(PROBLEM REQUIREMENTS) Count the lines in the data below that contain the string "kern", and reply with the number alone.

(DATASET)
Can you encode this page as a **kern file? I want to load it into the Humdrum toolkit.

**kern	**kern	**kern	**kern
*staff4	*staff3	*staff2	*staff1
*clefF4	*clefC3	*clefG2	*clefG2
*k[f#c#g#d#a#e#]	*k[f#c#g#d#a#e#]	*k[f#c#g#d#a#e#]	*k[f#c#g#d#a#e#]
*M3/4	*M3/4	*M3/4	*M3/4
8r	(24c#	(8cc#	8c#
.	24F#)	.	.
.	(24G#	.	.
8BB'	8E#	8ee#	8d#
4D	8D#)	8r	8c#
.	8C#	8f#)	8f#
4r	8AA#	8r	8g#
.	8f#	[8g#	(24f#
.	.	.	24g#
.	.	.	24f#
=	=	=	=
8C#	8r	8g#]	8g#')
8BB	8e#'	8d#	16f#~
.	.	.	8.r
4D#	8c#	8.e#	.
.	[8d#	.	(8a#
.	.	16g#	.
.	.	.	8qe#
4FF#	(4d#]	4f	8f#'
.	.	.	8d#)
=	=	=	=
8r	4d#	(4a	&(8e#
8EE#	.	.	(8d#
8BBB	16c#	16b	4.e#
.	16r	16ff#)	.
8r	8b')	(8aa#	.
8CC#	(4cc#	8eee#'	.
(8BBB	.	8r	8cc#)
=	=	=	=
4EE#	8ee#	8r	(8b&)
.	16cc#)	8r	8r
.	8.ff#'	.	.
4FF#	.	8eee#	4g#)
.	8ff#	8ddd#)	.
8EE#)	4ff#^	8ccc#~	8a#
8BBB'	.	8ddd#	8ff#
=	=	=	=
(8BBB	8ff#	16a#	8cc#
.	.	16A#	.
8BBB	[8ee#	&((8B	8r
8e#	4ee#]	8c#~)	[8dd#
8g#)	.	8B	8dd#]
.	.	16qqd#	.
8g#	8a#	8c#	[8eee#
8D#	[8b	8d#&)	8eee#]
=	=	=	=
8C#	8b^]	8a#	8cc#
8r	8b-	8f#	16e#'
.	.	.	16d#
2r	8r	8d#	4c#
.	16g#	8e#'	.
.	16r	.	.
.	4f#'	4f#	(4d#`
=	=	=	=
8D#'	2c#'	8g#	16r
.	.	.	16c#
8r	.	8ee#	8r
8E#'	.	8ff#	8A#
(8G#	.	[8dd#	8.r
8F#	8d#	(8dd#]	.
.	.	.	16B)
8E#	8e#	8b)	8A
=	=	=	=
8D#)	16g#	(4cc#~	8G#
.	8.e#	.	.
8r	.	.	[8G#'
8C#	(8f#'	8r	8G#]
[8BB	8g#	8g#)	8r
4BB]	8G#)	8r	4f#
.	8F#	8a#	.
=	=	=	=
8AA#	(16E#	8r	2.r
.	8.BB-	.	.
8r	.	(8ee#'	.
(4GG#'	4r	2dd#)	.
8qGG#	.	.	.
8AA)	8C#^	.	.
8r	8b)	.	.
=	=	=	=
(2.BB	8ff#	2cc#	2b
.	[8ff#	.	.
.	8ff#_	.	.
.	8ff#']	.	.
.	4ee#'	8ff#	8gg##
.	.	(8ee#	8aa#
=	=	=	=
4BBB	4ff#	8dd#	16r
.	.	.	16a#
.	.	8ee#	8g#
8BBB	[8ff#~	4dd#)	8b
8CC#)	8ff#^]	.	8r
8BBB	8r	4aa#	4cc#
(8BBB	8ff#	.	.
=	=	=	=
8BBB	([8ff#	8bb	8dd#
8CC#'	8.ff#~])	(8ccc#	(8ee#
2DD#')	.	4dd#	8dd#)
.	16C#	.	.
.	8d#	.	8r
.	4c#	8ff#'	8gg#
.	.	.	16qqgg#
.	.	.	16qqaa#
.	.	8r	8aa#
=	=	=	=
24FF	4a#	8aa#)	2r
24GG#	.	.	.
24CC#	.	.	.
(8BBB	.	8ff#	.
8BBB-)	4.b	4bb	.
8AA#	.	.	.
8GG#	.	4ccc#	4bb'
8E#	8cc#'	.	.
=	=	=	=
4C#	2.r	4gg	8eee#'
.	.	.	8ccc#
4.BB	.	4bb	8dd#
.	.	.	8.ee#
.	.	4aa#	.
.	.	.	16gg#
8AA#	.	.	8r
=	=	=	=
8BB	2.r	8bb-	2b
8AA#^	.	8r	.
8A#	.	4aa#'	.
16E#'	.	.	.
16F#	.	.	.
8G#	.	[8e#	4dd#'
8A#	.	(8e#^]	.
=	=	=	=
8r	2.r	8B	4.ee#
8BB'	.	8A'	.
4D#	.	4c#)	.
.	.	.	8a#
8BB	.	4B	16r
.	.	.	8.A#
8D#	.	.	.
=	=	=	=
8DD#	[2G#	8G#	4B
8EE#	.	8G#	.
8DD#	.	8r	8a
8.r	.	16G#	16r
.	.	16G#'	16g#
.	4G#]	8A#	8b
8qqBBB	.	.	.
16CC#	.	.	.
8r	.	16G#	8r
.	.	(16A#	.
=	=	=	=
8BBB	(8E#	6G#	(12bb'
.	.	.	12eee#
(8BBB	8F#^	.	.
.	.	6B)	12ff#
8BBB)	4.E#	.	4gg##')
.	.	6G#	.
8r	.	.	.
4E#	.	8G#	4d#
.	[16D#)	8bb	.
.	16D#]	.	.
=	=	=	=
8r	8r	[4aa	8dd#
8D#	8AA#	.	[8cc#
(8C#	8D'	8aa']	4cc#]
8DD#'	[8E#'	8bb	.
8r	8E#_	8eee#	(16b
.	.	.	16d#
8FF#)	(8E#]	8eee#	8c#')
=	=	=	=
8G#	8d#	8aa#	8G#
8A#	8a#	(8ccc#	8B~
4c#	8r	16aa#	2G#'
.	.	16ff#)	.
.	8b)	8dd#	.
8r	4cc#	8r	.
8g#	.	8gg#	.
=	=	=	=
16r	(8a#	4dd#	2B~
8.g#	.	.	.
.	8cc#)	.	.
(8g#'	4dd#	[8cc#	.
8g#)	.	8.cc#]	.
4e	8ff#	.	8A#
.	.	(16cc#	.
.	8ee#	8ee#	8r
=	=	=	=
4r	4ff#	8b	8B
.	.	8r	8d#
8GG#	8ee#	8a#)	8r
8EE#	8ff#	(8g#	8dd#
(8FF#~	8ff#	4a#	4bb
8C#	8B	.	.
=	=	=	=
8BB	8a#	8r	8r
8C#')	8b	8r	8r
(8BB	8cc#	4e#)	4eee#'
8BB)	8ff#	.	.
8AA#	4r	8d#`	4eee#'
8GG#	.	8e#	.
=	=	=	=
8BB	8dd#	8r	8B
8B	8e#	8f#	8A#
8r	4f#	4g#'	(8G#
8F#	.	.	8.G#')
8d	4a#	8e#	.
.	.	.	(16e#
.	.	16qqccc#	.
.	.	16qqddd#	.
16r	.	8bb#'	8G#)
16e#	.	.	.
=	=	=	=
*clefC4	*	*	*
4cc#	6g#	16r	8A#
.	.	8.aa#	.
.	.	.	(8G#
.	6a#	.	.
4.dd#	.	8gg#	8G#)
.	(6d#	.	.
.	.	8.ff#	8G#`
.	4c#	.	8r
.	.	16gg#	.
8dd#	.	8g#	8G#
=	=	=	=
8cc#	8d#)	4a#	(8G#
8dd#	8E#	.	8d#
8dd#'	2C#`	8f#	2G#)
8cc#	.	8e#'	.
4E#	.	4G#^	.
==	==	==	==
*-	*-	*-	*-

(WORKED SOLUTION) 2